Work instruction: Write out the entire listing below exactly, with the pictures left out.

Data below:
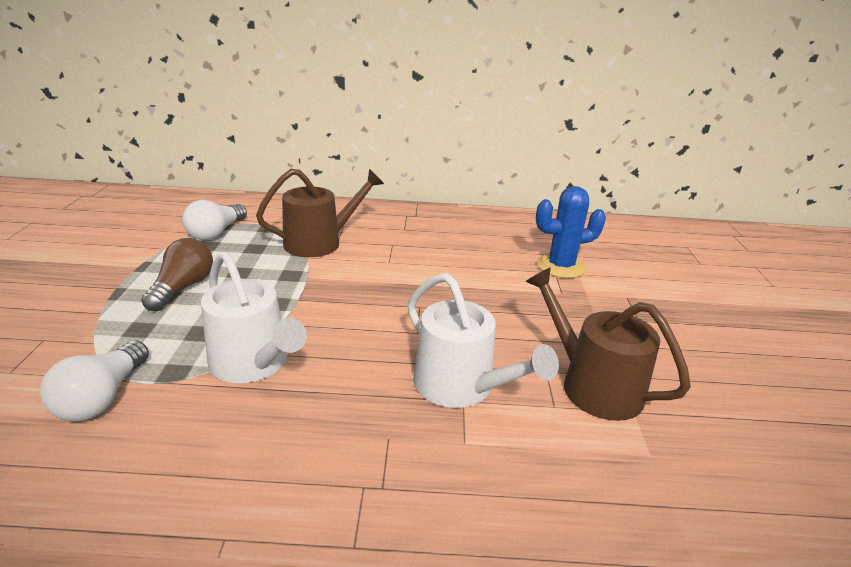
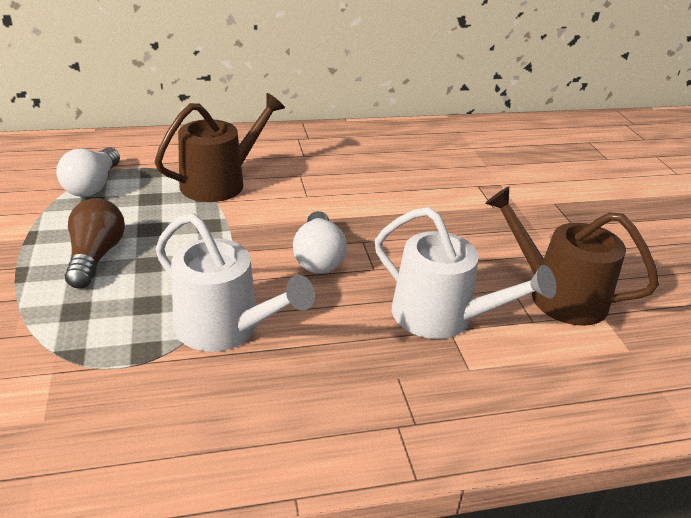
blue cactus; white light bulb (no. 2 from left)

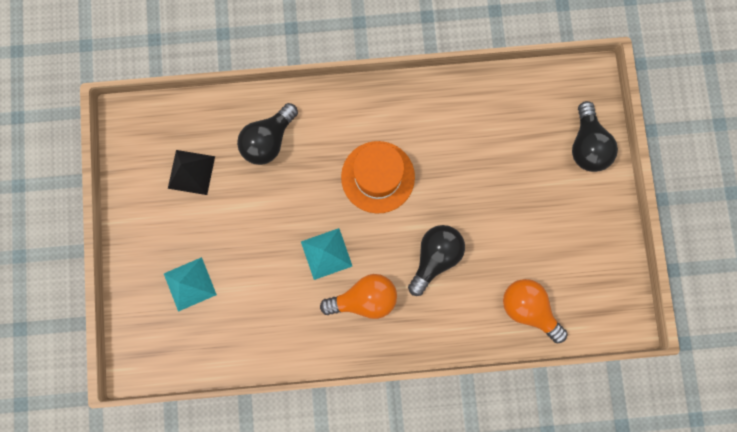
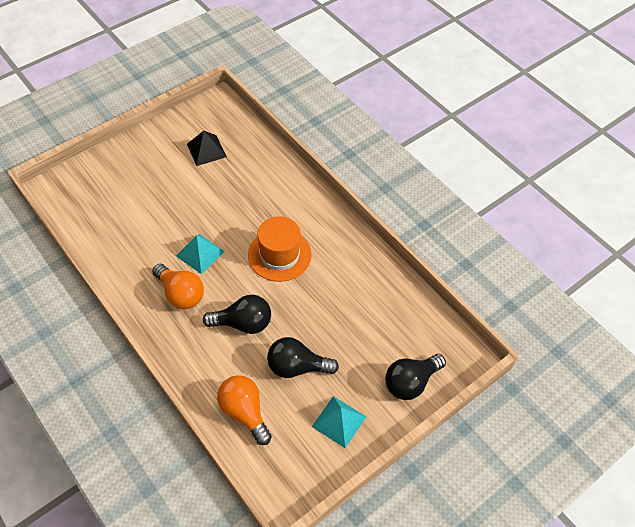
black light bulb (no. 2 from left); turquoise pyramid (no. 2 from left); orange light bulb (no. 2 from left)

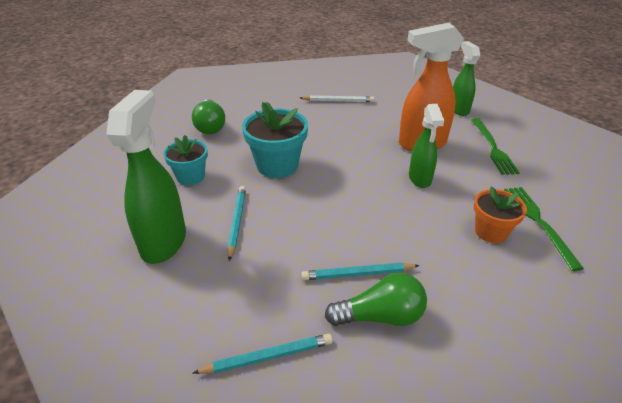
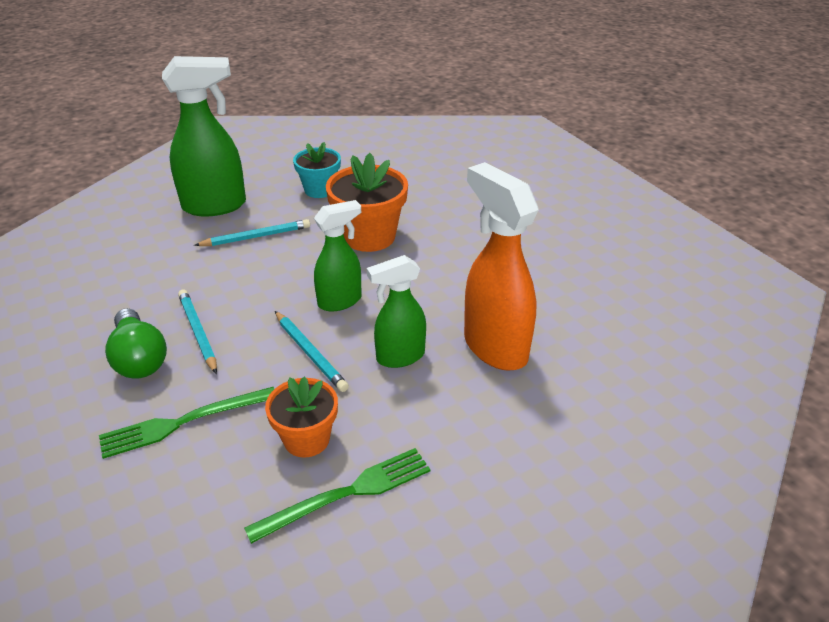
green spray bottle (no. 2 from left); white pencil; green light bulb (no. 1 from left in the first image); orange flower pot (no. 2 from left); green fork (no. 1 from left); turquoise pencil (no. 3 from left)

Exercise response:
blue cactus; white light bulb (no. 2 from left)

black light bulb (no. 2 from left); turquoise pyramid (no. 2 from left); orange light bulb (no. 2 from left)

green spray bottle (no. 2 from left); white pencil; green light bulb (no. 1 from left in the first image); orange flower pot (no. 2 from left); green fork (no. 1 from left); turquoise pencil (no. 3 from left)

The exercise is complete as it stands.